- WHAT YOU NEED TO DO:
Below are several entries. Transcribe exactly those lines that fall from the one with "C2: 3.3uF (plus W56, minus W8) -> none" through the one with "U45: buffer 74LS07", end lines included.

- GIVEN DATA:
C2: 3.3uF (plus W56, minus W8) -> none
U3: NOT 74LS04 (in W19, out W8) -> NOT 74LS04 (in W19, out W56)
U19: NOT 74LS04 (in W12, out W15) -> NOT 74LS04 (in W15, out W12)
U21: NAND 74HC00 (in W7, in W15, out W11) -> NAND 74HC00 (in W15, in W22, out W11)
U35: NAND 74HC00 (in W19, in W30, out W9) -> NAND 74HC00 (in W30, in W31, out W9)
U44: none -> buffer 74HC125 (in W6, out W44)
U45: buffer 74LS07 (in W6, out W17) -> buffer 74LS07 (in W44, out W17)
---
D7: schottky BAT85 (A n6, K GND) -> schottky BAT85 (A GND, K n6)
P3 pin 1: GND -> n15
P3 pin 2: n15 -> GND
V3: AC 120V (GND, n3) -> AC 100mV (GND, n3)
...
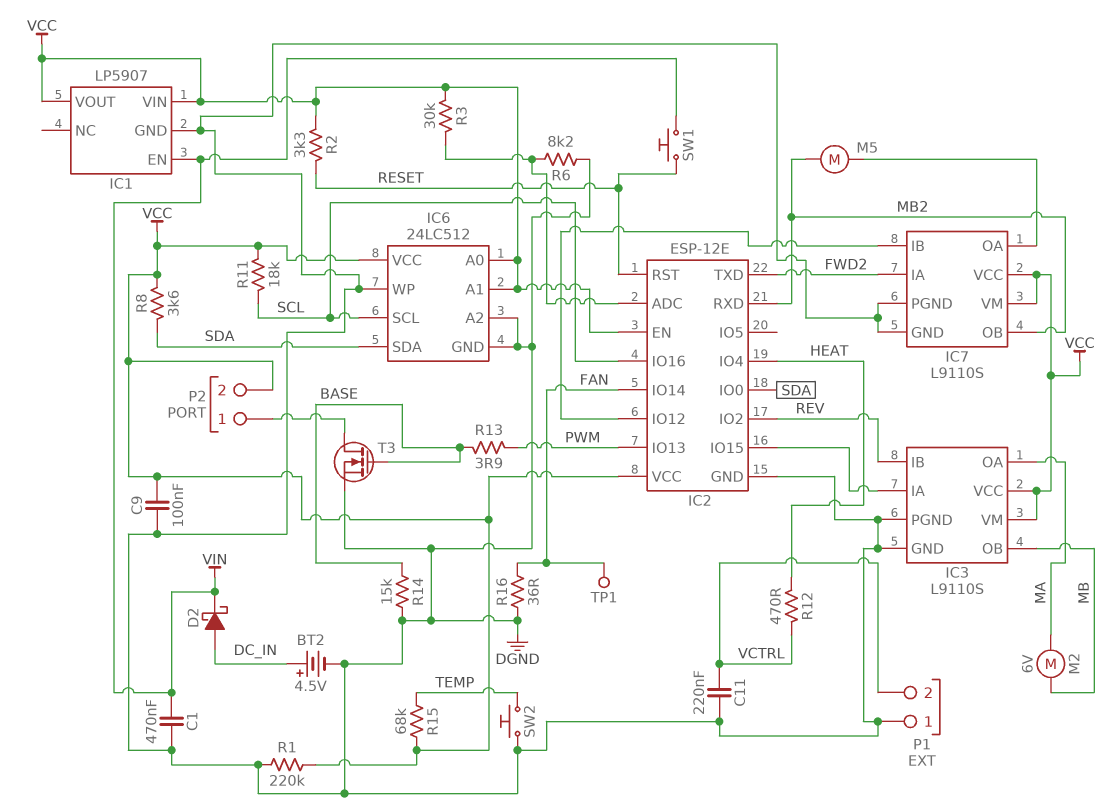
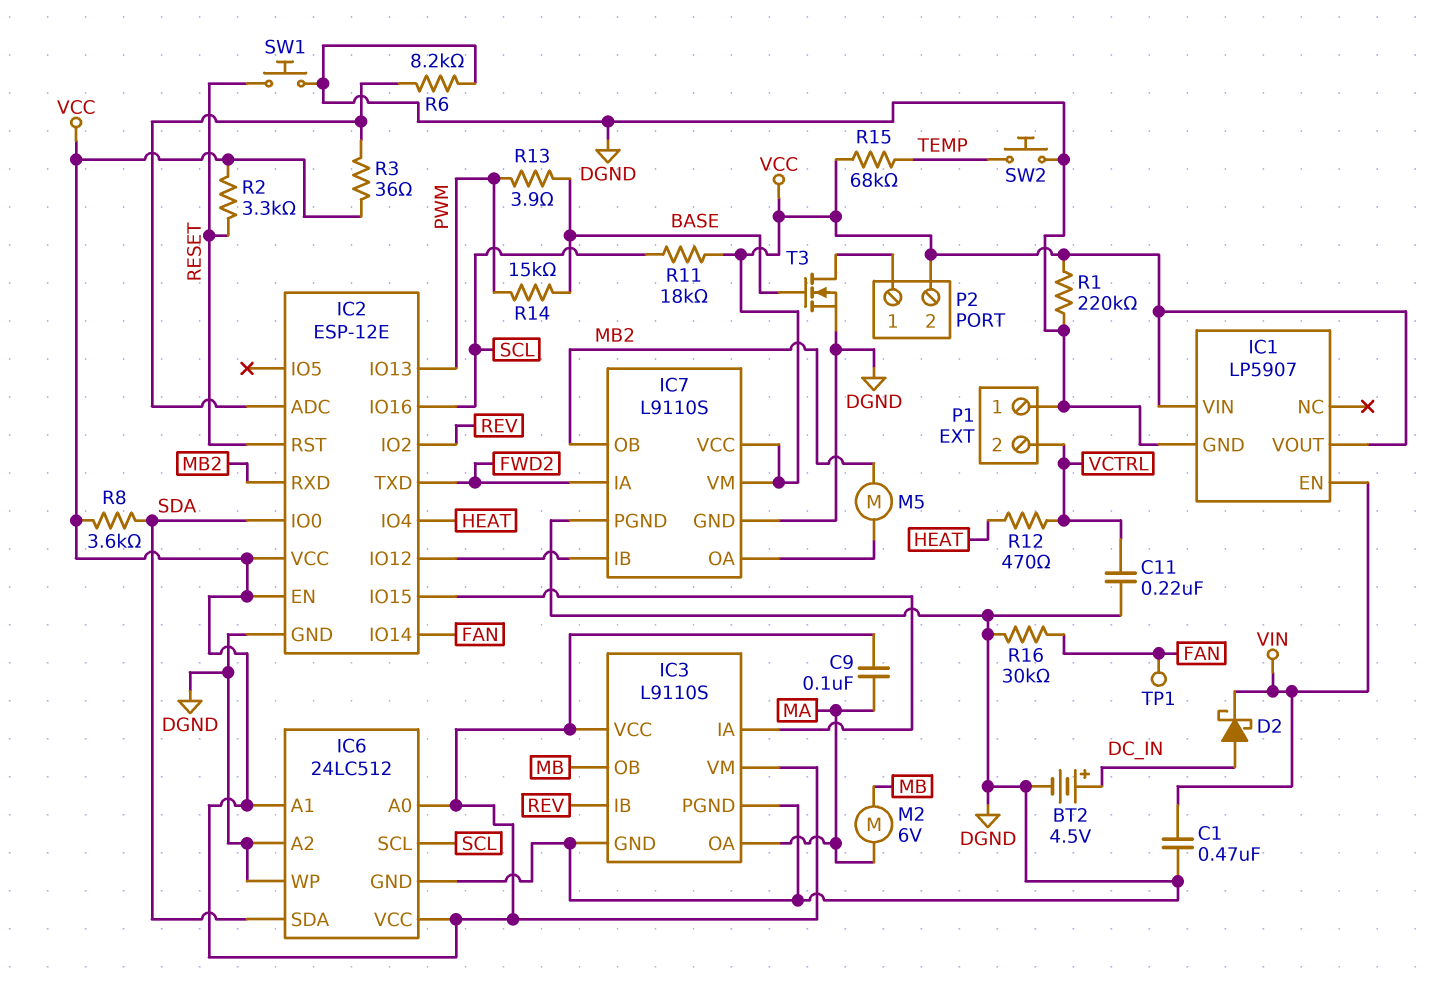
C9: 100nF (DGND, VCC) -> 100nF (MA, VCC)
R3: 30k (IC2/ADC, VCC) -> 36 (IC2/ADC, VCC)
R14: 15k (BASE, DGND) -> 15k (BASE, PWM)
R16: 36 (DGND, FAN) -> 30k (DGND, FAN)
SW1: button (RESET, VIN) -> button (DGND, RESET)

- TASK OUTPUT:
C2: 3.3uF (plus W56, minus W8) -> none
U3: NOT 74LS04 (in W19, out W8) -> NOT 74LS04 (in W19, out W56)
U19: NOT 74LS04 (in W12, out W15) -> NOT 74LS04 (in W15, out W12)
U21: NAND 74HC00 (in W7, in W15, out W11) -> NAND 74HC00 (in W15, in W22, out W11)
U35: NAND 74HC00 (in W19, in W30, out W9) -> NAND 74HC00 (in W30, in W31, out W9)
U44: none -> buffer 74HC125 (in W6, out W44)
U45: buffer 74LS07 (in W6, out W17) -> buffer 74LS07 (in W44, out W17)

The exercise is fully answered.